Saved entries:
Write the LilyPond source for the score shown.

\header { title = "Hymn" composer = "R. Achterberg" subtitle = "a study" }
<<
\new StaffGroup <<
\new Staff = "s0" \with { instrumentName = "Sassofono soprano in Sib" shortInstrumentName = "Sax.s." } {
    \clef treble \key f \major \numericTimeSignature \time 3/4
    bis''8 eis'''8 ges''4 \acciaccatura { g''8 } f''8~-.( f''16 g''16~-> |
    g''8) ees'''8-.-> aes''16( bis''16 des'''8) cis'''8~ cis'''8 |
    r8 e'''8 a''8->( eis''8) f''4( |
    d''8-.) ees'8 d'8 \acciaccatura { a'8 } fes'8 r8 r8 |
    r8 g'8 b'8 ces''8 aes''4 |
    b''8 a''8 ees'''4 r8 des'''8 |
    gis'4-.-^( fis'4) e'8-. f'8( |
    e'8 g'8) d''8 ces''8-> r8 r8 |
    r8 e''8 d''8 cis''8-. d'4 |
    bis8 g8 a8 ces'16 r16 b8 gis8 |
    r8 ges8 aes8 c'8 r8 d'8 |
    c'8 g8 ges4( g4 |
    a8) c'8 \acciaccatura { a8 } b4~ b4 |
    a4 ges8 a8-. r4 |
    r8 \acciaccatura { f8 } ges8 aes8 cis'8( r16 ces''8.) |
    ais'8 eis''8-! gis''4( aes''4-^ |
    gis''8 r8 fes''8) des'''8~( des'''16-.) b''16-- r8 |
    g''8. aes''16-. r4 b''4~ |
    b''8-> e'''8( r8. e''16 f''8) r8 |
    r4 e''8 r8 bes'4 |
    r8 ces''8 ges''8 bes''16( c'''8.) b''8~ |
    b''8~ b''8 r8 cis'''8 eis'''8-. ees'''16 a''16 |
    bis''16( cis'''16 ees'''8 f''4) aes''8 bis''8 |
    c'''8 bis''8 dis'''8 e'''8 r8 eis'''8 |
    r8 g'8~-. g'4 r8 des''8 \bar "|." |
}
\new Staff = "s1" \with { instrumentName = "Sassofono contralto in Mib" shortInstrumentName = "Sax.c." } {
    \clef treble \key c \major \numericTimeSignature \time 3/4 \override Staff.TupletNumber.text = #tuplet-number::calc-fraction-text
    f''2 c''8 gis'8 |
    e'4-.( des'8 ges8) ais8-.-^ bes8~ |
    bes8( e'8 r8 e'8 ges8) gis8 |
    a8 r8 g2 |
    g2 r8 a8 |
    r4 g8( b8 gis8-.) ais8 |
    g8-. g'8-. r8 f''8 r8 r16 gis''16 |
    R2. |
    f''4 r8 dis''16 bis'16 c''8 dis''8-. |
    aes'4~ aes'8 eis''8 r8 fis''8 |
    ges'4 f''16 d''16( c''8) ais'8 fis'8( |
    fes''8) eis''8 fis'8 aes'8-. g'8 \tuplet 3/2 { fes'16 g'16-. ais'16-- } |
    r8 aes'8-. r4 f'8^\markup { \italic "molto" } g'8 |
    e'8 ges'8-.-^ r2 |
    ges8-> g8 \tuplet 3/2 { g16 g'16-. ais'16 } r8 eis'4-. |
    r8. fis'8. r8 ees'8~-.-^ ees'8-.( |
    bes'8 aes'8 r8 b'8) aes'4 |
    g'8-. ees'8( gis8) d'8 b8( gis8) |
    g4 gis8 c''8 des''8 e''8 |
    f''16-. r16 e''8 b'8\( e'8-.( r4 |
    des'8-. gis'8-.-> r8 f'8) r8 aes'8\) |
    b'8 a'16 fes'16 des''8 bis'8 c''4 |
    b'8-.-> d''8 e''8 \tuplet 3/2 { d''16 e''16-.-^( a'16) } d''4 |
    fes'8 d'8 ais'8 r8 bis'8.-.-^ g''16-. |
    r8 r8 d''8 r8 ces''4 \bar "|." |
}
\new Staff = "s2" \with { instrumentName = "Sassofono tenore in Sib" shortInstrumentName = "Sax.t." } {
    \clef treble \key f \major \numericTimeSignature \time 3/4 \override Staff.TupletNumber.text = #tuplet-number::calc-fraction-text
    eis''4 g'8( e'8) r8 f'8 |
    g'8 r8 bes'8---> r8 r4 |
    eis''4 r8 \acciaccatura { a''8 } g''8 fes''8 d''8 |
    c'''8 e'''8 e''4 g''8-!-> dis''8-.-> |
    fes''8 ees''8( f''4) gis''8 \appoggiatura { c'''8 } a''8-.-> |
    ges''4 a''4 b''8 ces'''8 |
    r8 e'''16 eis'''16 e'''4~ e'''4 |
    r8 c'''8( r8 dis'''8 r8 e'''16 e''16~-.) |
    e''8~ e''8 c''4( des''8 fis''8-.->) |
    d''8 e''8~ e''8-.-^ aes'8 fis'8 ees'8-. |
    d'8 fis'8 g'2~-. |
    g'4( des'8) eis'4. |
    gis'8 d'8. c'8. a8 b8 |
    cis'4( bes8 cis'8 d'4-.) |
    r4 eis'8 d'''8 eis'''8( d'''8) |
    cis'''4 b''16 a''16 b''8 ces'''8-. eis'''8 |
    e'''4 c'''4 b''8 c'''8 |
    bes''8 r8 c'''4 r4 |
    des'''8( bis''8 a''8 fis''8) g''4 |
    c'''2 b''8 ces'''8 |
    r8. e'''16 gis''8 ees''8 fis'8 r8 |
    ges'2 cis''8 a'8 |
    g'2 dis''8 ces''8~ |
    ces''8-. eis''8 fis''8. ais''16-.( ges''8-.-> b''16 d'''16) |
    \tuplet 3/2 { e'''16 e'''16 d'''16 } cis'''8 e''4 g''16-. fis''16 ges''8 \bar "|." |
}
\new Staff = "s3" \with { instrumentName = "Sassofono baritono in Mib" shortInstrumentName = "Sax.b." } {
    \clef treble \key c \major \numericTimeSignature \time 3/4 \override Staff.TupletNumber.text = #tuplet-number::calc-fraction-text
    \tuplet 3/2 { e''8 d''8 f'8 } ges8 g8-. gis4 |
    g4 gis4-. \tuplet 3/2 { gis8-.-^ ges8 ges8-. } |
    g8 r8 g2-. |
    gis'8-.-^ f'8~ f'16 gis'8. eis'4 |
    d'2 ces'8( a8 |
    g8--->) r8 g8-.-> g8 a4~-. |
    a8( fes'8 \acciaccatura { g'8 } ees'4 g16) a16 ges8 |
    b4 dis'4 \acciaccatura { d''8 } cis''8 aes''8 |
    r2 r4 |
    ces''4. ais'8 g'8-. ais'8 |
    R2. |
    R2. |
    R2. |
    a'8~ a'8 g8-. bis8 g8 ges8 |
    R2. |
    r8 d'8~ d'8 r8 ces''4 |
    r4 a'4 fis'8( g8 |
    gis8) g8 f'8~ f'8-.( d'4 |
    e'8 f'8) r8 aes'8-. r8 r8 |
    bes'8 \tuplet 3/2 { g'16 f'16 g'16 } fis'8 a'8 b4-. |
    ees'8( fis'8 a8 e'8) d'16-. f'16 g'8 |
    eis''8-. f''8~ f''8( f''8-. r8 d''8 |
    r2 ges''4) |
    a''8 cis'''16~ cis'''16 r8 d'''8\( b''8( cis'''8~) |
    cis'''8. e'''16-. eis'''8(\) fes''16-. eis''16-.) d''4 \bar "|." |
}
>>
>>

**Challenge**: Count how many lines contain the string "appoggiatura", matching case exactly, and reply with only that number.

**Solved problem**: 1